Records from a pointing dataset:
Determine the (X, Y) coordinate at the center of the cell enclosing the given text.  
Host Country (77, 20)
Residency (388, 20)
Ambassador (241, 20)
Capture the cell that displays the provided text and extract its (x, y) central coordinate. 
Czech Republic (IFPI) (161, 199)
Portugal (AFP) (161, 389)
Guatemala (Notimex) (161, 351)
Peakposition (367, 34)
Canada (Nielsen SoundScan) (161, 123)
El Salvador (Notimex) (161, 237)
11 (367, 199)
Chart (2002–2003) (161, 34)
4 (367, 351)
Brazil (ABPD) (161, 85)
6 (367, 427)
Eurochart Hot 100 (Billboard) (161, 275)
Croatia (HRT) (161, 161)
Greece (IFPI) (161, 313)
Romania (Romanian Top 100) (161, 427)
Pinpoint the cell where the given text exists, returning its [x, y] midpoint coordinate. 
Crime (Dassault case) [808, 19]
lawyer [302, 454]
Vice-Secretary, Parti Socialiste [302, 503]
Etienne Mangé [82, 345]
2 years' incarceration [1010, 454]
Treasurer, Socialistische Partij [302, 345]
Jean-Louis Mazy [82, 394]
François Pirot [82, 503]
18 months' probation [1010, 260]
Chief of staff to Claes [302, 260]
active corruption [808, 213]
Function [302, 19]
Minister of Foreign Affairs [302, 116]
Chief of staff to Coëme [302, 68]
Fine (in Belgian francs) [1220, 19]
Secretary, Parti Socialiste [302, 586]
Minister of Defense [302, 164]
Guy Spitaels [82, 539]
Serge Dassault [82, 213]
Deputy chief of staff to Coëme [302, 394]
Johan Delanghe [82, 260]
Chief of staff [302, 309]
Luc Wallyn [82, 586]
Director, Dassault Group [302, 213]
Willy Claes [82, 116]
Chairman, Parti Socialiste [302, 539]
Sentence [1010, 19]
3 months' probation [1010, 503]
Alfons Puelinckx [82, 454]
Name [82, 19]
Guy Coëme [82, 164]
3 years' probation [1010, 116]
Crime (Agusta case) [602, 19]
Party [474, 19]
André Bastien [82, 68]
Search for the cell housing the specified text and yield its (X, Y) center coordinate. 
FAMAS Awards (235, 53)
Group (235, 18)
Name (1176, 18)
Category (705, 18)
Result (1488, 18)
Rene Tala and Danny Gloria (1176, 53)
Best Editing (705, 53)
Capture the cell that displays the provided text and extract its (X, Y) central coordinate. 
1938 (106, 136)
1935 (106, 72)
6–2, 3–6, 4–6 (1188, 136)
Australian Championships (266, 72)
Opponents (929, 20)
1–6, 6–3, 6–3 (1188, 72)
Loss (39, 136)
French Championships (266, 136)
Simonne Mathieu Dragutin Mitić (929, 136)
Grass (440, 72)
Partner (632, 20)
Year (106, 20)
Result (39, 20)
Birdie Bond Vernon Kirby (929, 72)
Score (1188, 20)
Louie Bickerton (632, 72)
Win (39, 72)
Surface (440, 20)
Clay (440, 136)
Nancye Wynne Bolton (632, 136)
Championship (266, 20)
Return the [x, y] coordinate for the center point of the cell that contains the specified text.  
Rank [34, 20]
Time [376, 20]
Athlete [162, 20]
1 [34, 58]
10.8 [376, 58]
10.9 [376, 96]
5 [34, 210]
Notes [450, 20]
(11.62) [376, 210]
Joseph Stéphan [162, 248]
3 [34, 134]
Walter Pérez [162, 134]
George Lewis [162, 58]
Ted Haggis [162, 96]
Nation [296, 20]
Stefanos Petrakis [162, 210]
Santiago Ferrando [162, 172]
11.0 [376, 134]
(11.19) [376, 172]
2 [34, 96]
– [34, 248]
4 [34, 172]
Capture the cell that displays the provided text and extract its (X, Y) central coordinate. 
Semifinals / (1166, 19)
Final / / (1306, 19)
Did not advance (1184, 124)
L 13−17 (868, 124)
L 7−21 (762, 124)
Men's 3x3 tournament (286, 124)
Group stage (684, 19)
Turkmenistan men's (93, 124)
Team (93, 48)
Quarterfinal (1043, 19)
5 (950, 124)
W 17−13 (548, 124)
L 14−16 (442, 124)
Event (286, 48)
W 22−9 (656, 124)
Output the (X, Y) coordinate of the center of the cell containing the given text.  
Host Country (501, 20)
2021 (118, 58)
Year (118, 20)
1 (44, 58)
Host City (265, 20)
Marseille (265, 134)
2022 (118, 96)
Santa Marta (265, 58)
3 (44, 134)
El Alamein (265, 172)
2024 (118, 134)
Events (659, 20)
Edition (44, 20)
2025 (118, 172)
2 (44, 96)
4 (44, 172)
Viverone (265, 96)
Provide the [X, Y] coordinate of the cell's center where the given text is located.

- [EXERCISE]: Extract every line of the data above and reproduce each one verbatim, from the first line to the last.

- [THE COMPLETED TASK]:
Determine the (X, Y) coordinate at the center of the cell enclosing the given text.  
Host Country (77, 20)
Residency (388, 20)
Ambassador (241, 20)
Capture the cell that displays the provided text and extract its (x, y) central coordinate. 
Czech Republic (IFPI) (161, 199)
Portugal (AFP) (161, 389)
Guatemala (Notimex) (161, 351)
Peakposition (367, 34)
Canada (Nielsen SoundScan) (161, 123)
El Salvador (Notimex) (161, 237)
11 (367, 199)
Chart (2002–2003) (161, 34)
4 (367, 351)
Brazil (ABPD) (161, 85)
6 (367, 427)
Eurochart Hot 100 (Billboard) (161, 275)
Croatia (HRT) (161, 161)
Greece (IFPI) (161, 313)
Romania (Romanian Top 100) (161, 427)
Pinpoint the cell where the given text exists, returning its [x, y] midpoint coordinate. 
Crime (Dassault case) [808, 19]
lawyer [302, 454]
Vice-Secretary, Parti Socialiste [302, 503]
Etienne Mangé [82, 345]
2 years' incarceration [1010, 454]
Treasurer, Socialistische Partij [302, 345]
Jean-Louis Mazy [82, 394]
François Pirot [82, 503]
18 months' probation [1010, 260]
Chief of staff to Claes [302, 260]
active corruption [808, 213]
Function [302, 19]
Minister of Foreign Affairs [302, 116]
Chief of staff to Coëme [302, 68]
Fine (in Belgian francs) [1220, 19]
Secretary, Parti Socialiste [302, 586]
Minister of Defense [302, 164]
Guy Spitaels [82, 539]
Serge Dassault [82, 213]
Deputy chief of staff to Coëme [302, 394]
Johan Delanghe [82, 260]
Chief of staff [302, 309]
Luc Wallyn [82, 586]
Director, Dassault Group [302, 213]
Willy Claes [82, 116]
Chairman, Parti Socialiste [302, 539]
Sentence [1010, 19]
3 months' probation [1010, 503]
Alfons Puelinckx [82, 454]
Name [82, 19]
Guy Coëme [82, 164]
3 years' probation [1010, 116]
Crime (Agusta case) [602, 19]
Party [474, 19]
André Bastien [82, 68]
Search for the cell housing the specified text and yield its (X, Y) center coordinate. 
FAMAS Awards (235, 53)
Group (235, 18)
Name (1176, 18)
Category (705, 18)
Result (1488, 18)
Rene Tala and Danny Gloria (1176, 53)
Best Editing (705, 53)
Capture the cell that displays the provided text and extract its (X, Y) central coordinate. 
1938 (106, 136)
1935 (106, 72)
6–2, 3–6, 4–6 (1188, 136)
Australian Championships (266, 72)
Opponents (929, 20)
1–6, 6–3, 6–3 (1188, 72)
Loss (39, 136)
French Championships (266, 136)
Simonne Mathieu Dragutin Mitić (929, 136)
Grass (440, 72)
Partner (632, 20)
Year (106, 20)
Result (39, 20)
Birdie Bond Vernon Kirby (929, 72)
Score (1188, 20)
Louie Bickerton (632, 72)
Win (39, 72)
Surface (440, 20)
Clay (440, 136)
Nancye Wynne Bolton (632, 136)
Championship (266, 20)
Return the [x, y] coordinate for the center point of the cell that contains the specified text.  
Rank [34, 20]
Time [376, 20]
Athlete [162, 20]
1 [34, 58]
10.8 [376, 58]
10.9 [376, 96]
5 [34, 210]
Notes [450, 20]
(11.62) [376, 210]
Joseph Stéphan [162, 248]
3 [34, 134]
Walter Pérez [162, 134]
George Lewis [162, 58]
Ted Haggis [162, 96]
Nation [296, 20]
Stefanos Petrakis [162, 210]
Santiago Ferrando [162, 172]
11.0 [376, 134]
(11.19) [376, 172]
2 [34, 96]
– [34, 248]
4 [34, 172]
Capture the cell that displays the provided text and extract its (X, Y) central coordinate. 
Semifinals / (1166, 19)
Final / / (1306, 19)
Did not advance (1184, 124)
L 13−17 (868, 124)
L 7−21 (762, 124)
Men's 3x3 tournament (286, 124)
Group stage (684, 19)
Turkmenistan men's (93, 124)
Team (93, 48)
Quarterfinal (1043, 19)
5 (950, 124)
W 17−13 (548, 124)
L 14−16 (442, 124)
Event (286, 48)
W 22−9 (656, 124)
Output the (X, Y) coordinate of the center of the cell containing the given text.  
Host Country (501, 20)
2021 (118, 58)
Year (118, 20)
1 (44, 58)
Host City (265, 20)
Marseille (265, 134)
2022 (118, 96)
Santa Marta (265, 58)
3 (44, 134)
El Alamein (265, 172)
2024 (118, 134)
Events (659, 20)
Edition (44, 20)
2025 (118, 172)
2 (44, 96)
4 (44, 172)
Viverone (265, 96)
Provide the [X, Y] coordinate of the cell's center where the given text is located.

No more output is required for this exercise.